======== DATA FOR THIS TASK ========
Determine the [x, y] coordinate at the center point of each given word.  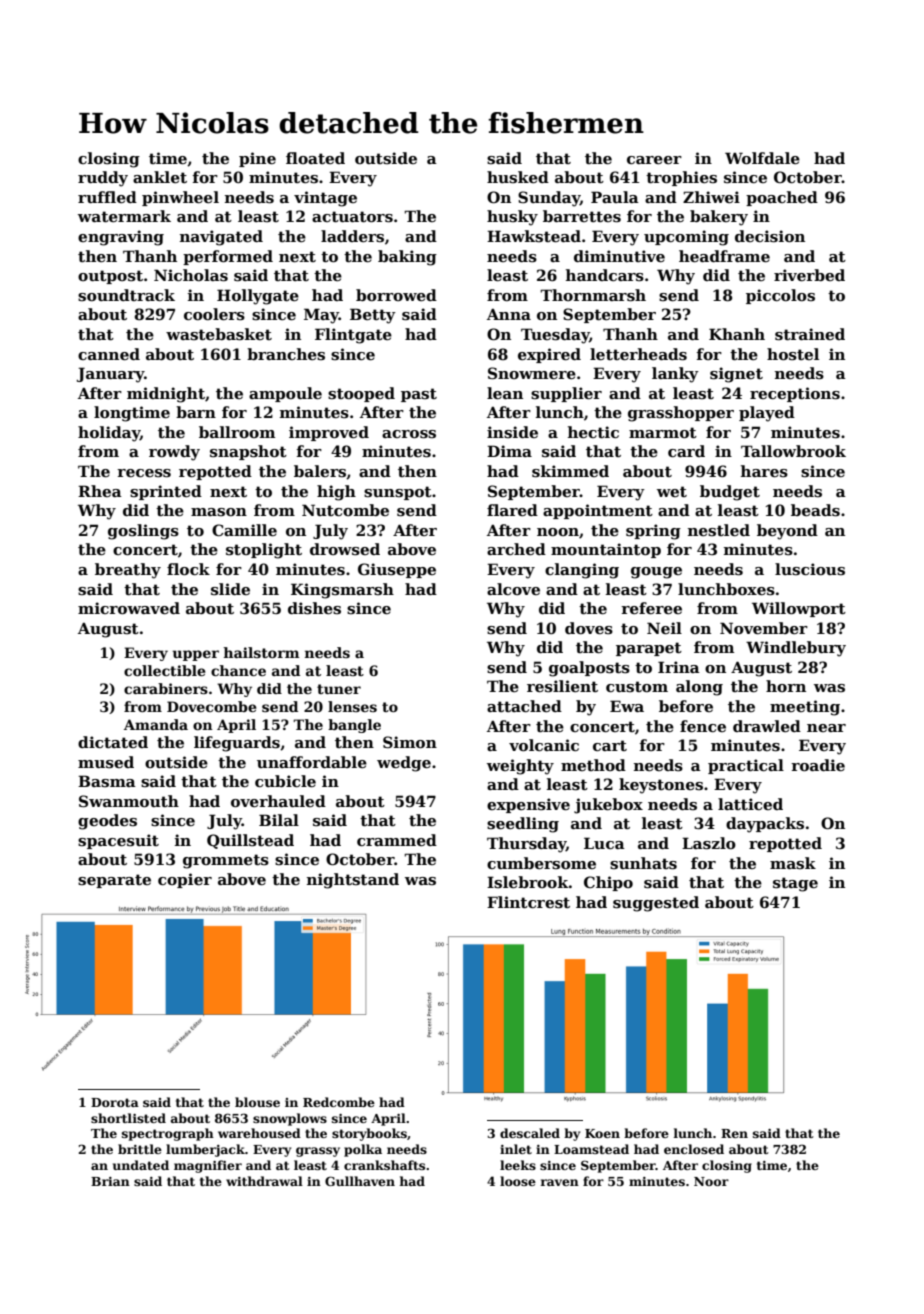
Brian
========
======== DATA FOR THIS TASK ========
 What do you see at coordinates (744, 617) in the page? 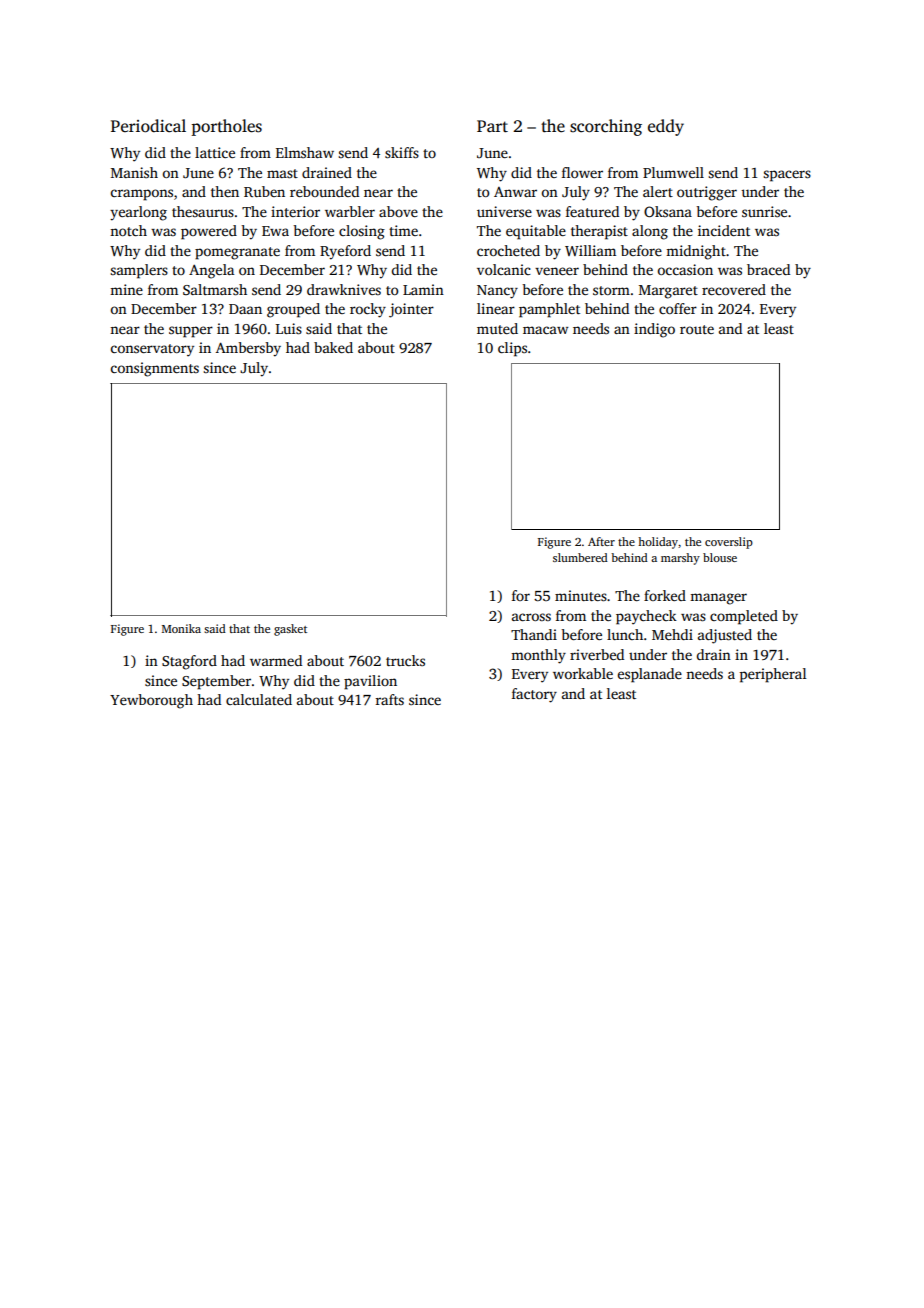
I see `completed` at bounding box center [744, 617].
========
======== DATA FOR THIS TASK ========
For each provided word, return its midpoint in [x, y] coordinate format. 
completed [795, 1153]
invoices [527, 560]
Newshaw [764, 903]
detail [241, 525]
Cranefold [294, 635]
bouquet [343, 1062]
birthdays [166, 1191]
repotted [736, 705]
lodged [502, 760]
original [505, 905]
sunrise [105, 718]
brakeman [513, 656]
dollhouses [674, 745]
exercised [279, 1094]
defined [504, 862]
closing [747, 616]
========
- EXERCISE GOAL
Write out the lines from the one holding "brakeman [513, 656]" through the one holding "closing [747, 616]", inclusive, with each word unchanged. Multiply every coordinate in their answers by 1.7 and round each result to a whole number, with halves rounded up.

- ANSWER TO THIS EXERCISE
brakeman [872, 1115]
dollhouses [1146, 1267]
exercised [474, 1860]
defined [857, 1465]
closing [1270, 1047]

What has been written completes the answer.